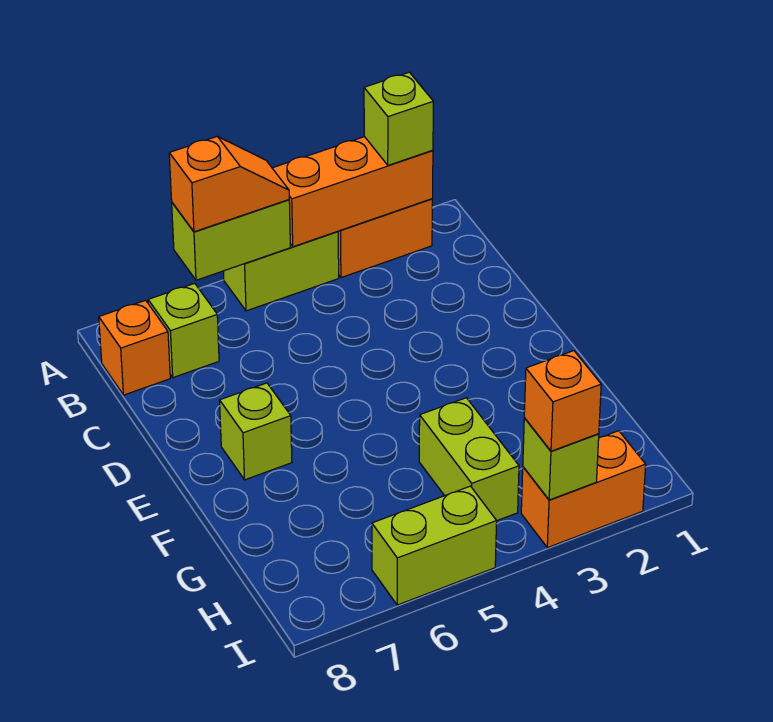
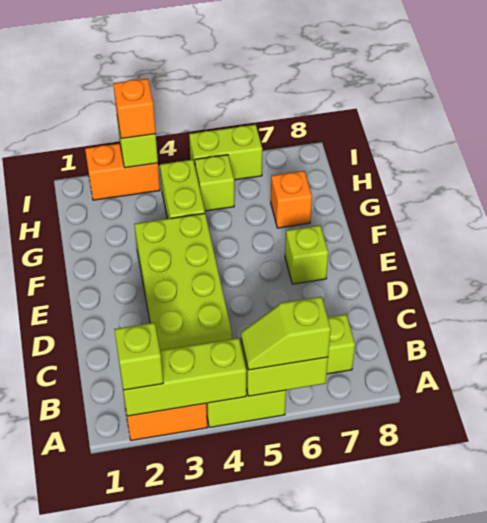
orange brick A2:A4 level 2 -> lime brick A2:A4 level 2
orange slope A5:A6 level 3 top 6 -> lime slope A5:A6 level 3 top 6
orange brick B8 level 1 -> orange brick G7 level 1
none -> lime brick C3:F4 level 1
none -> lime brick H5 level 1

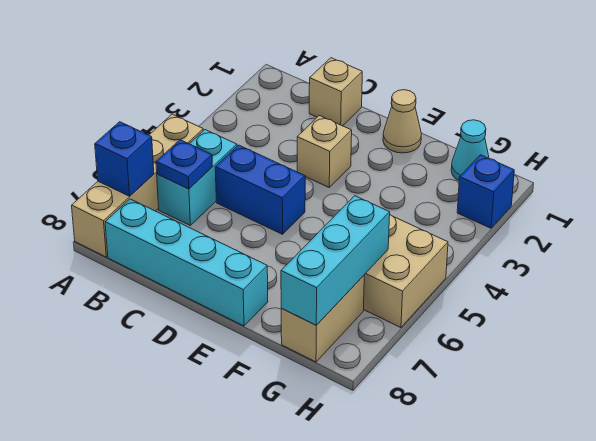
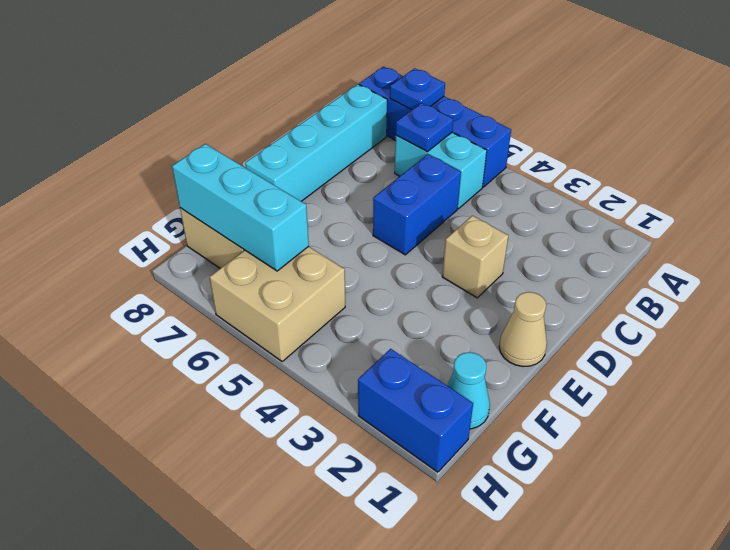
tan brick A5:A8 level 1 -> blue brick A5:A8 level 1
blue brick A7 level 2 -> blue plate A7 level 2
tan brick C1 level 1 -> none
blue brick H2 level 1 -> blue brick H1:H2 level 1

========

| Aim of the task |
Transcribe the material above word for word; images do not belong in the copy.

| Solution below |
orange brick A2:A4 level 2 -> lime brick A2:A4 level 2
orange slope A5:A6 level 3 top 6 -> lime slope A5:A6 level 3 top 6
orange brick B8 level 1 -> orange brick G7 level 1
none -> lime brick C3:F4 level 1
none -> lime brick H5 level 1

tan brick A5:A8 level 1 -> blue brick A5:A8 level 1
blue brick A7 level 2 -> blue plate A7 level 2
tan brick C1 level 1 -> none
blue brick H2 level 1 -> blue brick H1:H2 level 1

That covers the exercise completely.